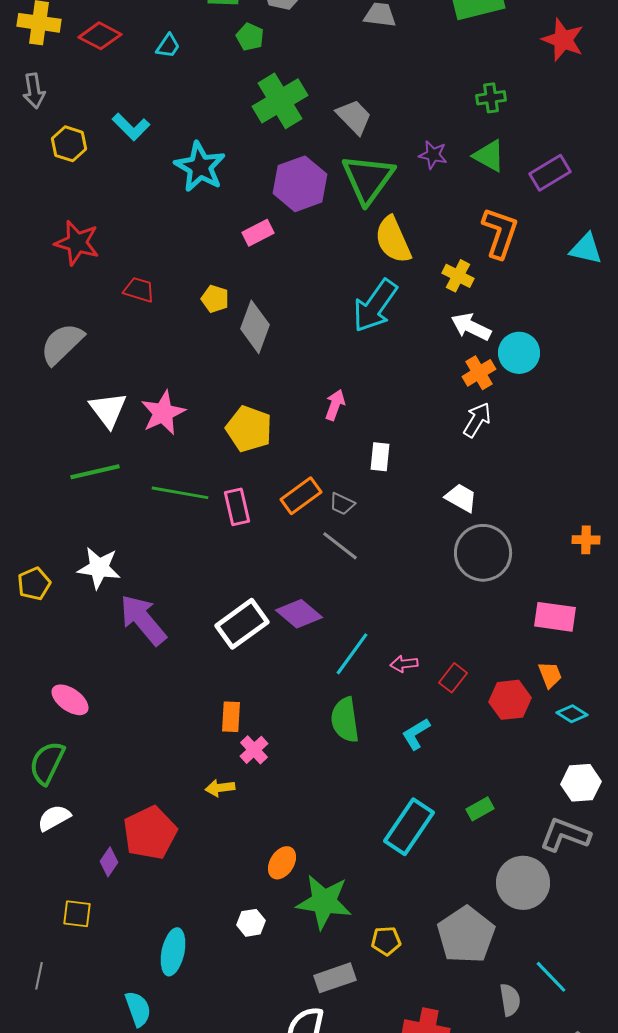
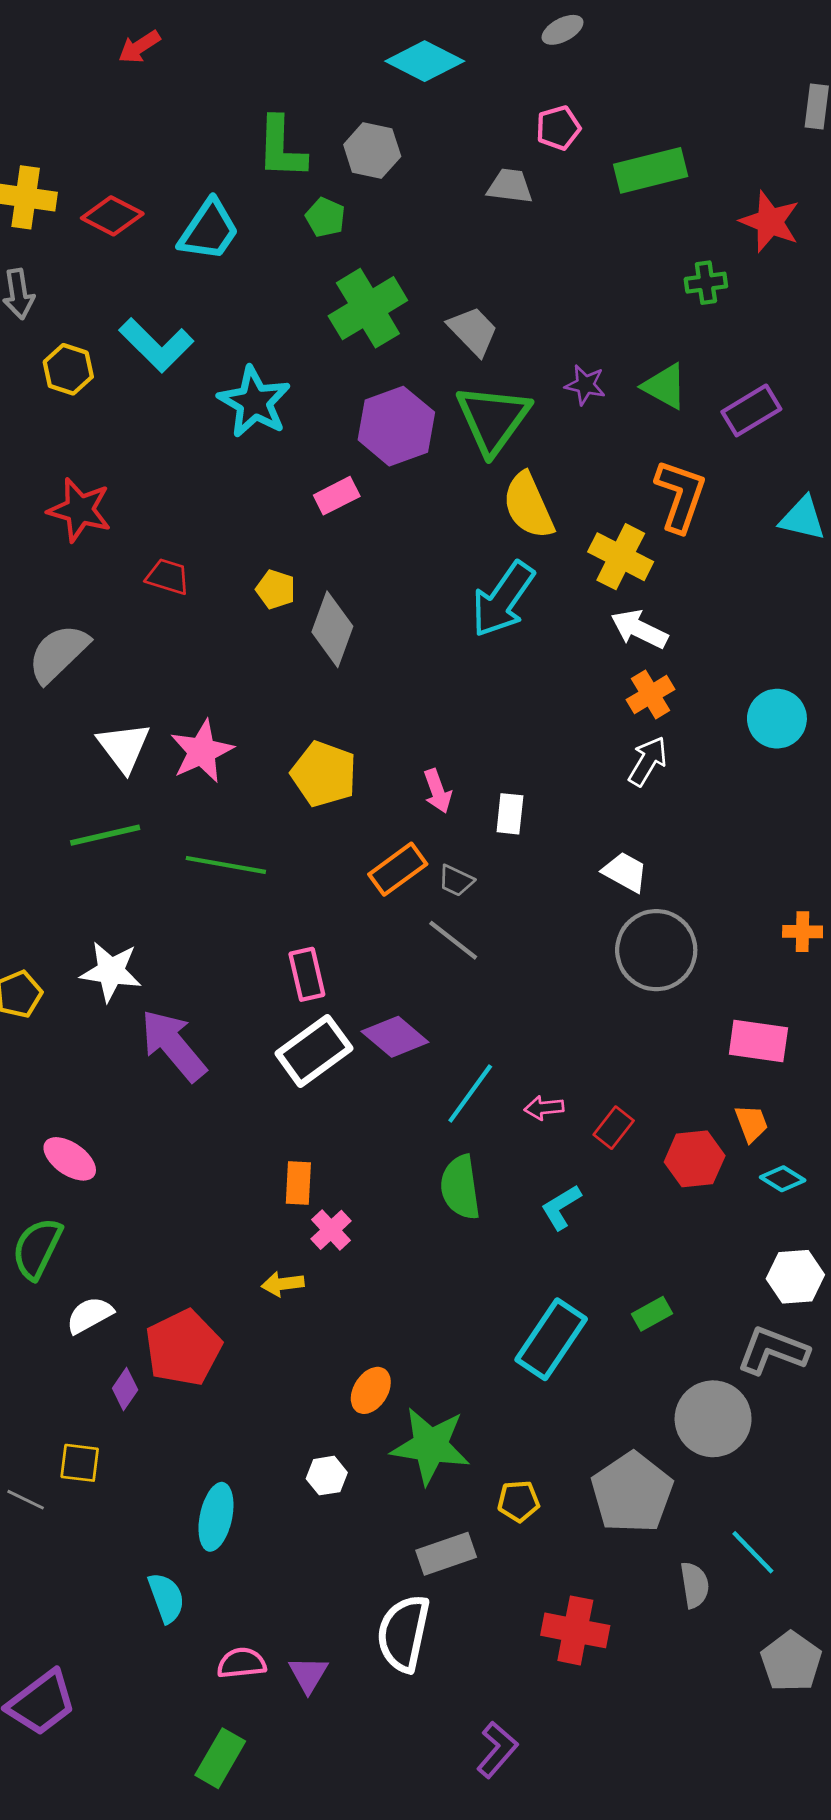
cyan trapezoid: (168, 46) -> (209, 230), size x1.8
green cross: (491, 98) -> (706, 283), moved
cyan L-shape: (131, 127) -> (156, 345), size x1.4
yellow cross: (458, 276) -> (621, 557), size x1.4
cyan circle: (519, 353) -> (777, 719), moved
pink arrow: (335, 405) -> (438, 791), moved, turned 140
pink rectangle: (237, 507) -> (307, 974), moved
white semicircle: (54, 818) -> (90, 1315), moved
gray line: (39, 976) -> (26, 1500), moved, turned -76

··········

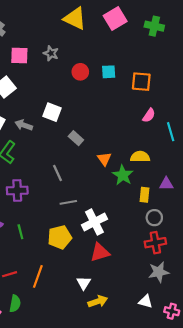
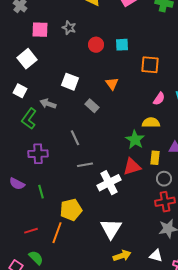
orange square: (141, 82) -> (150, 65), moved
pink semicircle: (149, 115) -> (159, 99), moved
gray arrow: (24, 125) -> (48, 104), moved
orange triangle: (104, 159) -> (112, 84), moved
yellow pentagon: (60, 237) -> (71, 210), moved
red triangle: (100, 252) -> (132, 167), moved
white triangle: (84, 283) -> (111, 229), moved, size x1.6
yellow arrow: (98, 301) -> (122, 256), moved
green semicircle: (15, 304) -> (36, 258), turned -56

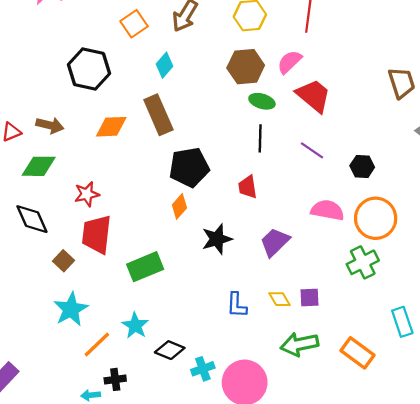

··········

### [WHAT THE EXERCISE ASKS]
The required answer is the run of lines above, starting at the line with "cyan trapezoid: (168, 46)" and ending at the line with "gray line: (39, 976)", reproduced exactly with both ends.

### [ANSWER FOR THIS EXERCISE]
cyan trapezoid: (168, 46) -> (209, 230), size x1.8
green cross: (491, 98) -> (706, 283), moved
cyan L-shape: (131, 127) -> (156, 345), size x1.4
yellow cross: (458, 276) -> (621, 557), size x1.4
cyan circle: (519, 353) -> (777, 719), moved
pink arrow: (335, 405) -> (438, 791), moved, turned 140
pink rectangle: (237, 507) -> (307, 974), moved
white semicircle: (54, 818) -> (90, 1315), moved
gray line: (39, 976) -> (26, 1500), moved, turned -76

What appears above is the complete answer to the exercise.